**Work task:** Return only what runs from the line containing "R18: 2.7k (J2/1, n15) -> 2.7k (+3V3, n15)" through the last line of the entries below, exactly, omitting pictures.

:: Data to use

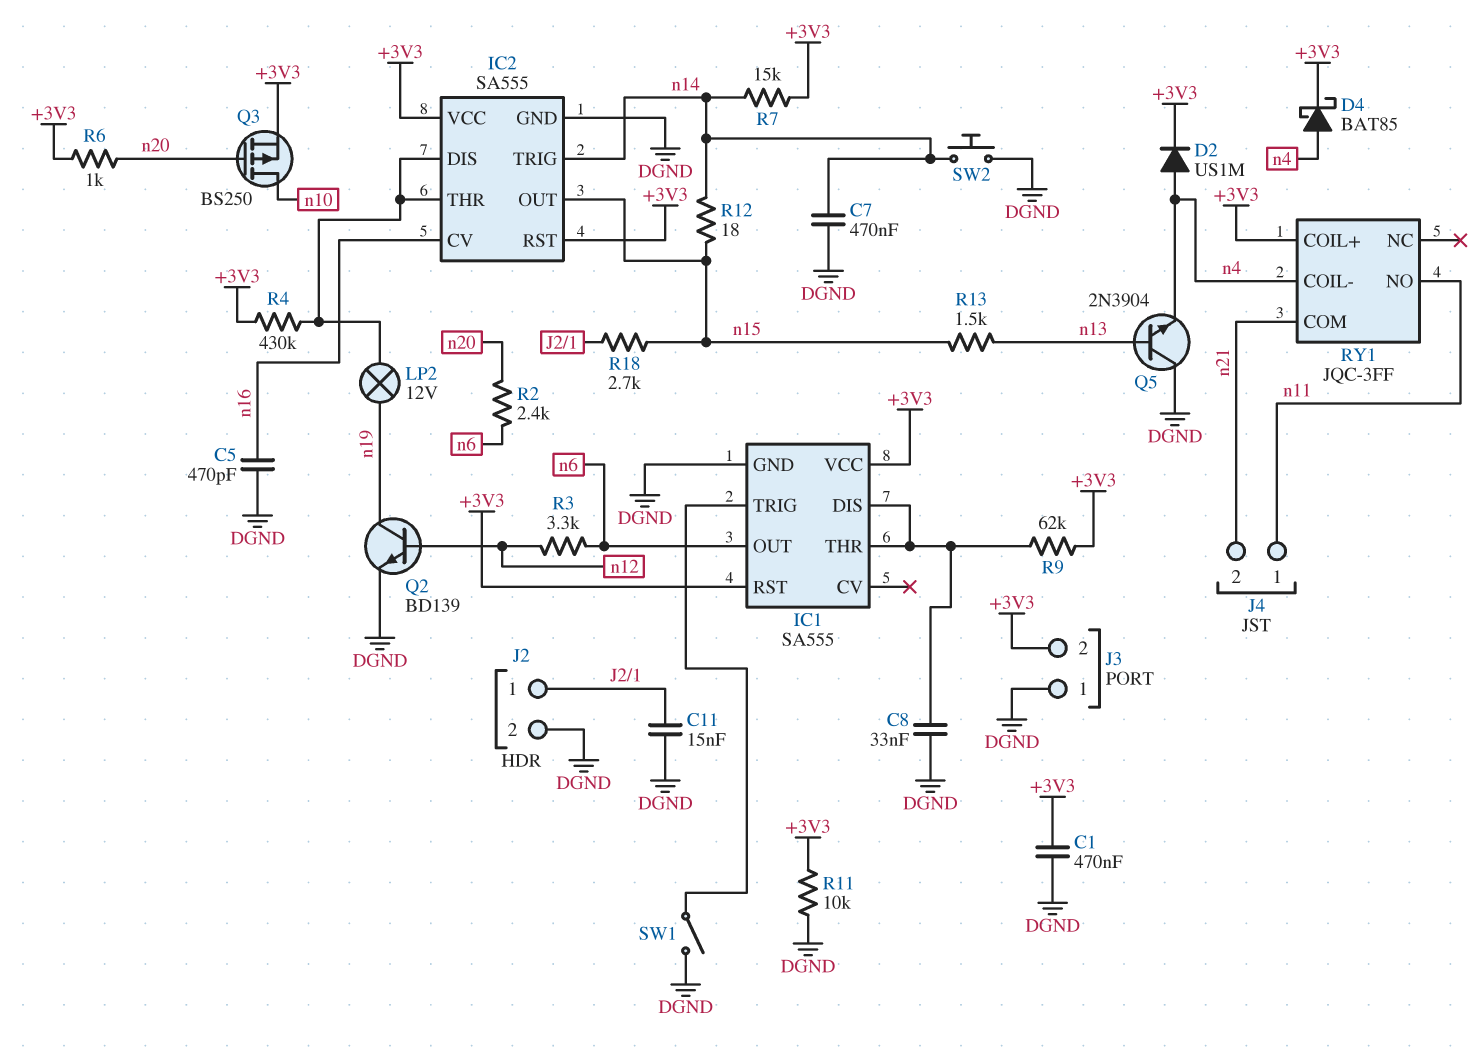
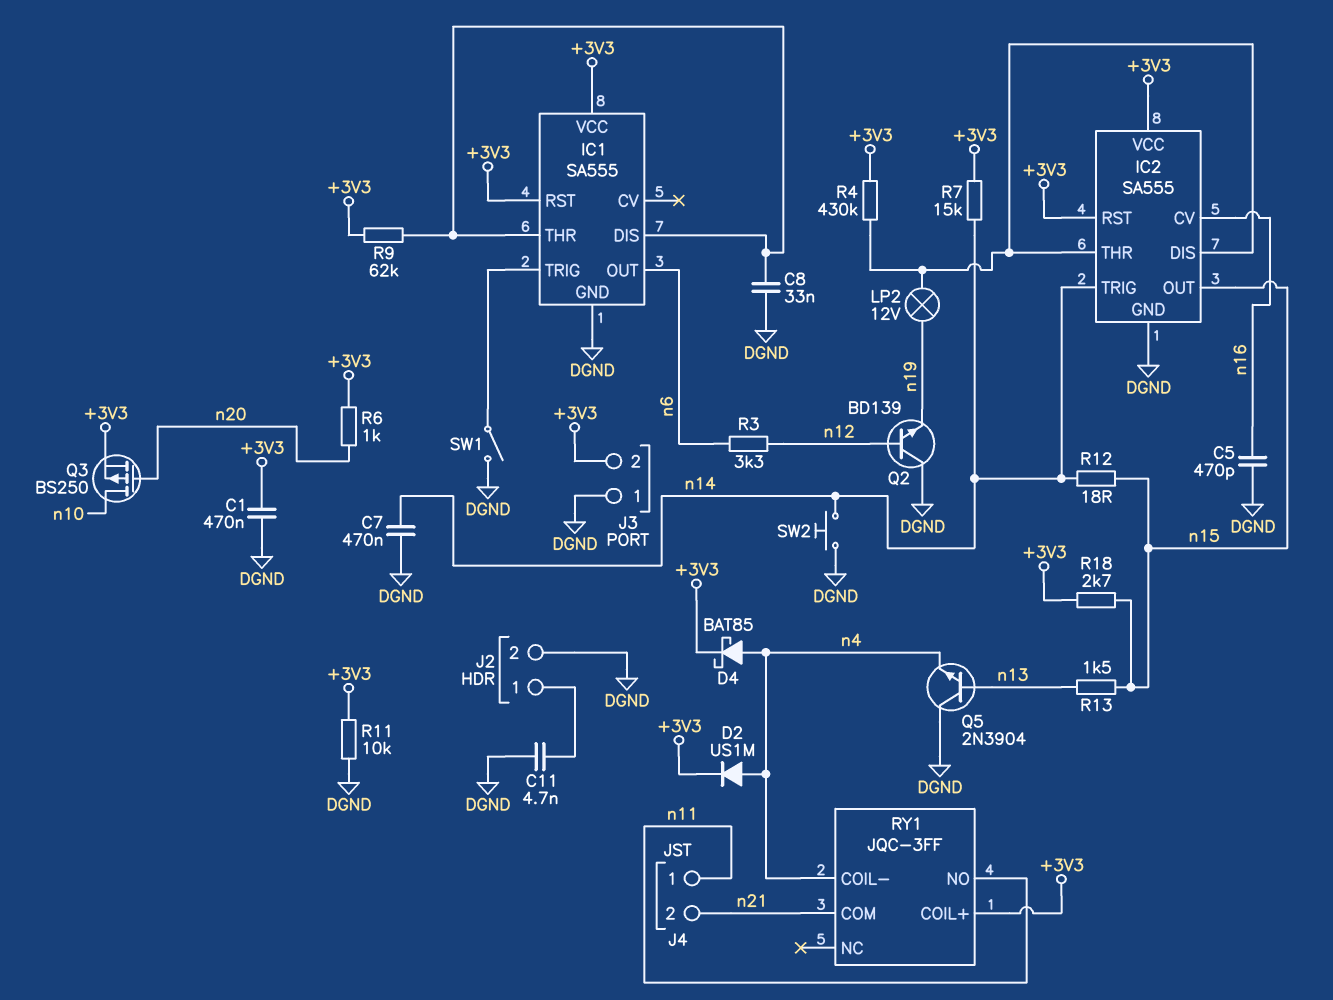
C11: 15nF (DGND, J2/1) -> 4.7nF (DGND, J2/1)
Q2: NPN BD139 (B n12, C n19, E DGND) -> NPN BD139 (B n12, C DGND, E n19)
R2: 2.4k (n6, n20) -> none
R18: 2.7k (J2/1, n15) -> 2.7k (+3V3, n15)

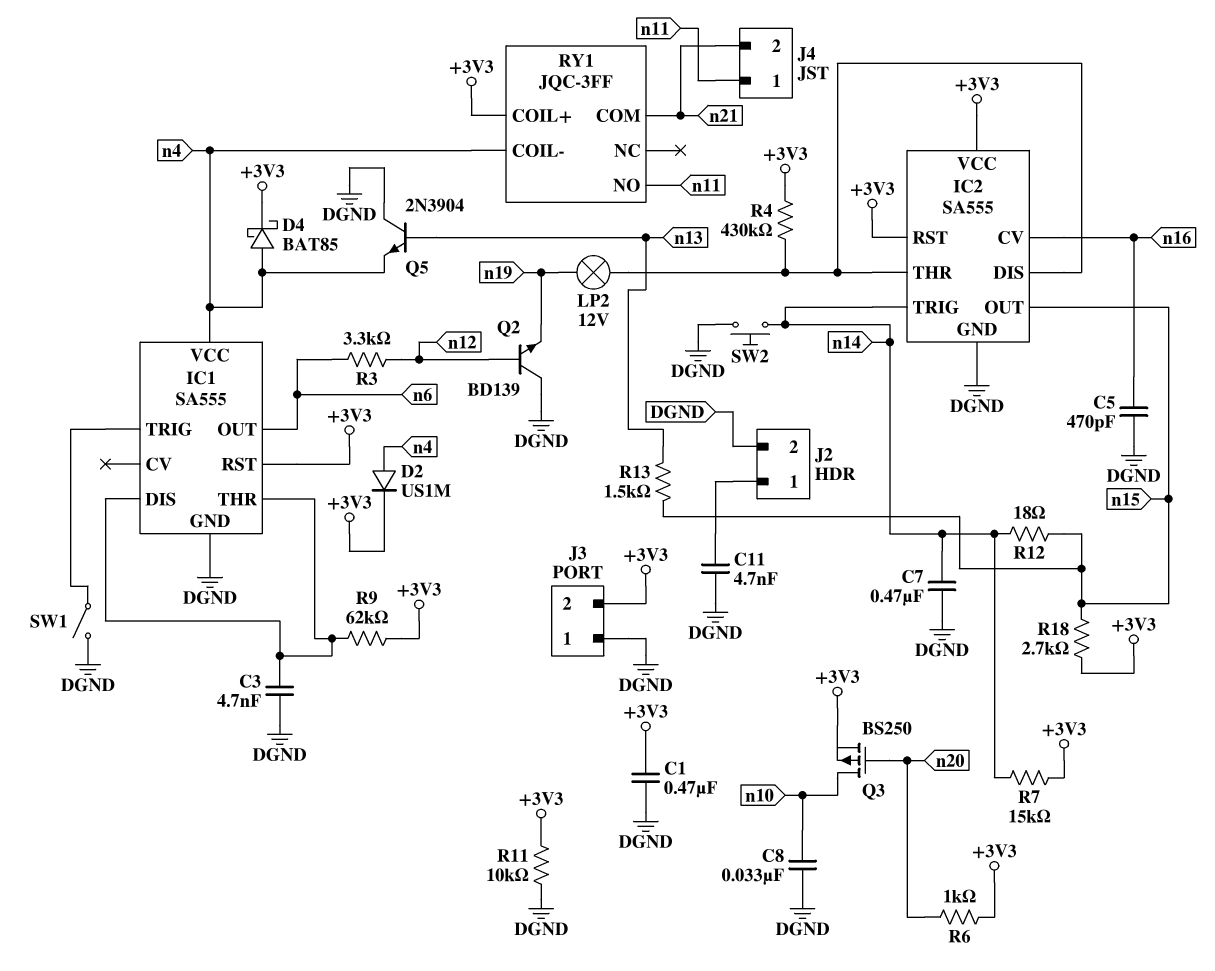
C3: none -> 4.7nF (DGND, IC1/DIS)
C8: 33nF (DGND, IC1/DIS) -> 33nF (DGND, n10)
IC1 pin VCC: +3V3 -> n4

::::

**Output for this task:**
R18: 2.7k (J2/1, n15) -> 2.7k (+3V3, n15)

C3: none -> 4.7nF (DGND, IC1/DIS)
C8: 33nF (DGND, IC1/DIS) -> 33nF (DGND, n10)
IC1 pin VCC: +3V3 -> n4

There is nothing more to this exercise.